Saved entries:
==*==
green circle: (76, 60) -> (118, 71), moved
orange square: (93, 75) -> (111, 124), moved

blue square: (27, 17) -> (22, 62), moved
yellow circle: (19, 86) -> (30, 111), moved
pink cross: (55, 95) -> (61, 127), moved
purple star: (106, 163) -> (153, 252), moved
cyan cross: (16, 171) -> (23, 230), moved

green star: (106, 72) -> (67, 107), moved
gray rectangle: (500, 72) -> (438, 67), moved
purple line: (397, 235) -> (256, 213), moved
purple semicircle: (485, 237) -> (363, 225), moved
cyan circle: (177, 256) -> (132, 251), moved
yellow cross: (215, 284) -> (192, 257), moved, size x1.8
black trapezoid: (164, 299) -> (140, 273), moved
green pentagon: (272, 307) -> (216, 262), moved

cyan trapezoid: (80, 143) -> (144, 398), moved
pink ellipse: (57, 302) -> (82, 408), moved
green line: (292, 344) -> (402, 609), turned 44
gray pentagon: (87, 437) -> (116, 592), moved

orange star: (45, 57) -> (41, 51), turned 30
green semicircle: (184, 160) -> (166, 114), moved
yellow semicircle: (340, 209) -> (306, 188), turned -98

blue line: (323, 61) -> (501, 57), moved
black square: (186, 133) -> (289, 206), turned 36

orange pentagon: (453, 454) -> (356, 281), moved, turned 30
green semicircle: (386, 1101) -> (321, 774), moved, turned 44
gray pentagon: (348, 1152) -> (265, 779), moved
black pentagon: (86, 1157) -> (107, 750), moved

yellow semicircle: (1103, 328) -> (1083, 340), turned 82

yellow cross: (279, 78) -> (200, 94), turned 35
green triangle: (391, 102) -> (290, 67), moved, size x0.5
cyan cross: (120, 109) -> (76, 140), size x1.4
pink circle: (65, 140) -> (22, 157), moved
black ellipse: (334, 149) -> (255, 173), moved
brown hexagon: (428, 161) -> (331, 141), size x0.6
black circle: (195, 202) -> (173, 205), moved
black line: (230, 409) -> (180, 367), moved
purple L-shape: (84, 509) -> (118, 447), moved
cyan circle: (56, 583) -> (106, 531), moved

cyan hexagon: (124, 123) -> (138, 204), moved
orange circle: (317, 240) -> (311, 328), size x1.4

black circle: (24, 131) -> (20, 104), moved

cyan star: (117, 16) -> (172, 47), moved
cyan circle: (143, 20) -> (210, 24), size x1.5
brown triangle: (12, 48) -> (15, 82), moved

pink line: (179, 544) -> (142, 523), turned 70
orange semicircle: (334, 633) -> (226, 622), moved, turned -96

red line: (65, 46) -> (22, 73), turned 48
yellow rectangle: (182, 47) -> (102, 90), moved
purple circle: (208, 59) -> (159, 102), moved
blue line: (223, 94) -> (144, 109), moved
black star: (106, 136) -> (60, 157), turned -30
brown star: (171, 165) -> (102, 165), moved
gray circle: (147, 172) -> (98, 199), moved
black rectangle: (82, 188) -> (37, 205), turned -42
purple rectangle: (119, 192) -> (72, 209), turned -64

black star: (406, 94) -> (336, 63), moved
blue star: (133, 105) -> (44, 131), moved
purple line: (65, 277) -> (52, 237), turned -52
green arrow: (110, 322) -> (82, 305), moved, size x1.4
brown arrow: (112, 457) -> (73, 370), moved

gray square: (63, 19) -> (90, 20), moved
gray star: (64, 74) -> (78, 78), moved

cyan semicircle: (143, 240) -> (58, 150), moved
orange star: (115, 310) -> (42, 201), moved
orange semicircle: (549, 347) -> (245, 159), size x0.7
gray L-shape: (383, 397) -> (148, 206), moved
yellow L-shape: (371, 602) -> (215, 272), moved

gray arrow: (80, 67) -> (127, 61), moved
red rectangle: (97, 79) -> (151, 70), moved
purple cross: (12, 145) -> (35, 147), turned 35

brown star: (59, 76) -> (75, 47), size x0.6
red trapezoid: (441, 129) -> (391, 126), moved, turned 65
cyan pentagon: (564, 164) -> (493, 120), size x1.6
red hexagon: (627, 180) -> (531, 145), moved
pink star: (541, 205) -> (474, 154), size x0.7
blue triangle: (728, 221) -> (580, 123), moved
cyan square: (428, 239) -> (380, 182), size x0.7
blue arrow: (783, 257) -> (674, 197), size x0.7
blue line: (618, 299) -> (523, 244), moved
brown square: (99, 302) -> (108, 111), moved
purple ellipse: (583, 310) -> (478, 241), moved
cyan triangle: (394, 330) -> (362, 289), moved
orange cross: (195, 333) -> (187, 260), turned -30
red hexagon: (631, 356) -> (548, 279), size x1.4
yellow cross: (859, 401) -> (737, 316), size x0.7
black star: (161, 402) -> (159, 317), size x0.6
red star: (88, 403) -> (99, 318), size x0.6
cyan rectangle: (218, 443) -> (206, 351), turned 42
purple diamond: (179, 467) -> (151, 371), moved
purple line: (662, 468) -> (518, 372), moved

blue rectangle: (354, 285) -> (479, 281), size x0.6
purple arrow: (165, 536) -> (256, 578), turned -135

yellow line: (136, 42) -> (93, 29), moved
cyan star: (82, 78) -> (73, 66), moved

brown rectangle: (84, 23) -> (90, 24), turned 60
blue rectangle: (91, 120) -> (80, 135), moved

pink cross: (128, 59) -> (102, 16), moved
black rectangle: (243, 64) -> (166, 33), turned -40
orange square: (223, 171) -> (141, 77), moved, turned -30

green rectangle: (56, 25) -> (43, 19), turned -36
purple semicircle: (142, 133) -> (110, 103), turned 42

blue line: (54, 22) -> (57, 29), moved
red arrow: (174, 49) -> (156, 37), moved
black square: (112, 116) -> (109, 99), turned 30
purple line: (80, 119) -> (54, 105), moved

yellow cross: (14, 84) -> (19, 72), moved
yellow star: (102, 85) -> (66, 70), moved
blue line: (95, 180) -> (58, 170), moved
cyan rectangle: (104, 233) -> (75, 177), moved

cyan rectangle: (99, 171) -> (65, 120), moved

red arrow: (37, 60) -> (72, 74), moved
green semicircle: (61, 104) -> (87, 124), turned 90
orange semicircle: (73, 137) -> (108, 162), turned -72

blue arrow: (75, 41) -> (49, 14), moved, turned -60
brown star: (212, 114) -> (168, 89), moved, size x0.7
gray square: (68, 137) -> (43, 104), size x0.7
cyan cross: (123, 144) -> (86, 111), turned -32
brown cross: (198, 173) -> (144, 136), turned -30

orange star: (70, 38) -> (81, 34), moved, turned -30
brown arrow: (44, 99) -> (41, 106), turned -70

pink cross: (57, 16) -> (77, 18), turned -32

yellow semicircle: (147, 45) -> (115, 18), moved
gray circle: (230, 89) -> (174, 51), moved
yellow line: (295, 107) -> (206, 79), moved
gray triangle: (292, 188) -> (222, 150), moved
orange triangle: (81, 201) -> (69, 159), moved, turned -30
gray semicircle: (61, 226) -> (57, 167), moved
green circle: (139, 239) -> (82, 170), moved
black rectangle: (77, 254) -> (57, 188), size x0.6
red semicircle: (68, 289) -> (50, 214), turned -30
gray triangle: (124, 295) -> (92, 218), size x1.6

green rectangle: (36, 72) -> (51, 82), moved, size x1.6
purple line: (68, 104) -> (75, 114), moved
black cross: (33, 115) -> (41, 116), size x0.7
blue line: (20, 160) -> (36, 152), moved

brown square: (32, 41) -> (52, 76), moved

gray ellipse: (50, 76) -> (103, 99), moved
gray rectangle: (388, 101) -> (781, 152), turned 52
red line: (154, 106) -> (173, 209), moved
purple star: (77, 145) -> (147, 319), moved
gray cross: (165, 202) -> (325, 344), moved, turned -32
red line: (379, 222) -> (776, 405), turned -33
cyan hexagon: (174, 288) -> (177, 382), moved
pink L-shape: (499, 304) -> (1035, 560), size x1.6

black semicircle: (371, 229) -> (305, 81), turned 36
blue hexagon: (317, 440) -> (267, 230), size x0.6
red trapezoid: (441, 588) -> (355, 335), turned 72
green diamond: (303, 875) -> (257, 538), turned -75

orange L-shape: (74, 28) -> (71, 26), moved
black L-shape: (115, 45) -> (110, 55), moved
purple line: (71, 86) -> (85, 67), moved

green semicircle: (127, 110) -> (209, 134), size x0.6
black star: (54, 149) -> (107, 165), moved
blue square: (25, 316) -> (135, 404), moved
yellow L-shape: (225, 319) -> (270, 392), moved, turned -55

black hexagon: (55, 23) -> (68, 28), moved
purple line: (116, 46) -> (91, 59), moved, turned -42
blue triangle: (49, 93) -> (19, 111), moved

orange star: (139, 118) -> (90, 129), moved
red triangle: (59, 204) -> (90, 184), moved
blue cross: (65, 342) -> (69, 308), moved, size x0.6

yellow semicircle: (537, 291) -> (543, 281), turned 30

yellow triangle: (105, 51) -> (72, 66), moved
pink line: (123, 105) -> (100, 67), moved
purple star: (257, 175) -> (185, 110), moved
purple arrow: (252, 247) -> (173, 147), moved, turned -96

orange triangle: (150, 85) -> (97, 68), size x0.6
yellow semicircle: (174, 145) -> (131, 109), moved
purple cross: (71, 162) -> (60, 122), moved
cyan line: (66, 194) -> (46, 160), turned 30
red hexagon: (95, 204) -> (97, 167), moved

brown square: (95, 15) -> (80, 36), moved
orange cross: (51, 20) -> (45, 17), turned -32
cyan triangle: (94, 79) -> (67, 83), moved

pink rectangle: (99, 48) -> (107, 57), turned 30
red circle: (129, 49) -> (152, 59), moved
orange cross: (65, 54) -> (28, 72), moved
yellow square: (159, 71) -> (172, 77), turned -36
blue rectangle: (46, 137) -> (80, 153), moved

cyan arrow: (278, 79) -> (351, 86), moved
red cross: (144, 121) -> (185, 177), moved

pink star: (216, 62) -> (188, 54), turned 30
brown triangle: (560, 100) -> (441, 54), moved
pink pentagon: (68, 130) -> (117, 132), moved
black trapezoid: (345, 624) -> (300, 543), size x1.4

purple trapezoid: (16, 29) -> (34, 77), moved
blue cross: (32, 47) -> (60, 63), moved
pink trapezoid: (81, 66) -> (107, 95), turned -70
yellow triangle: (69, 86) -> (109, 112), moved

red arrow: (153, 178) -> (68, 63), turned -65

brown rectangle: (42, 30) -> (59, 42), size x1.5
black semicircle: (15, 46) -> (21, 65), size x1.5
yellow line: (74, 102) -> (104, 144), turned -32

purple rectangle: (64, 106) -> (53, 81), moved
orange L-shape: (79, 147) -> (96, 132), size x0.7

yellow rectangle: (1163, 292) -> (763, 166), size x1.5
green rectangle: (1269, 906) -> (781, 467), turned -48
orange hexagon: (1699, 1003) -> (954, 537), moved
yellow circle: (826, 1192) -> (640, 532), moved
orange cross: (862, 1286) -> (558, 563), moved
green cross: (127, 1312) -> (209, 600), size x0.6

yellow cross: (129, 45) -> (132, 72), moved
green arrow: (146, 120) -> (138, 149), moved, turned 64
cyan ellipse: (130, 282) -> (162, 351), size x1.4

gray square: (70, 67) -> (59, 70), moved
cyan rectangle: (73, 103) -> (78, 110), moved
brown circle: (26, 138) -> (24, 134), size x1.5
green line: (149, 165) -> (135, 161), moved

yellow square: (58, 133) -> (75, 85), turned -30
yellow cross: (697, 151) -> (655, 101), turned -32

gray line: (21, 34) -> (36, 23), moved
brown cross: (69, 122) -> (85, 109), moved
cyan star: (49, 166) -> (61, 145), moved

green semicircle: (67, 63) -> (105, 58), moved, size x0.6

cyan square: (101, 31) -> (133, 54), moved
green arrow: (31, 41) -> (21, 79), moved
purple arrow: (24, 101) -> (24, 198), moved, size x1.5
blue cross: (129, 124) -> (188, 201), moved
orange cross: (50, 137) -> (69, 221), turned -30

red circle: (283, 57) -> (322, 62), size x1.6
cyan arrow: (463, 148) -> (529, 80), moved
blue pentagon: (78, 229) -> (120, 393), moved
==*==
When the line with "yellow rectangle: (182, 47)" is reached in the data above, begin copying, and stop after the line with "purple cross: (12, 145)"; copy each line exactly, both ends included.

WRITTEN REPLY:
yellow rectangle: (182, 47) -> (102, 90), moved
purple circle: (208, 59) -> (159, 102), moved
blue line: (223, 94) -> (144, 109), moved
black star: (106, 136) -> (60, 157), turned -30
brown star: (171, 165) -> (102, 165), moved
gray circle: (147, 172) -> (98, 199), moved
black rectangle: (82, 188) -> (37, 205), turned -42
purple rectangle: (119, 192) -> (72, 209), turned -64

black star: (406, 94) -> (336, 63), moved
blue star: (133, 105) -> (44, 131), moved
purple line: (65, 277) -> (52, 237), turned -52
green arrow: (110, 322) -> (82, 305), moved, size x1.4
brown arrow: (112, 457) -> (73, 370), moved

gray square: (63, 19) -> (90, 20), moved
gray star: (64, 74) -> (78, 78), moved

cyan semicircle: (143, 240) -> (58, 150), moved
orange star: (115, 310) -> (42, 201), moved
orange semicircle: (549, 347) -> (245, 159), size x0.7
gray L-shape: (383, 397) -> (148, 206), moved
yellow L-shape: (371, 602) -> (215, 272), moved

gray arrow: (80, 67) -> (127, 61), moved
red rectangle: (97, 79) -> (151, 70), moved
purple cross: (12, 145) -> (35, 147), turned 35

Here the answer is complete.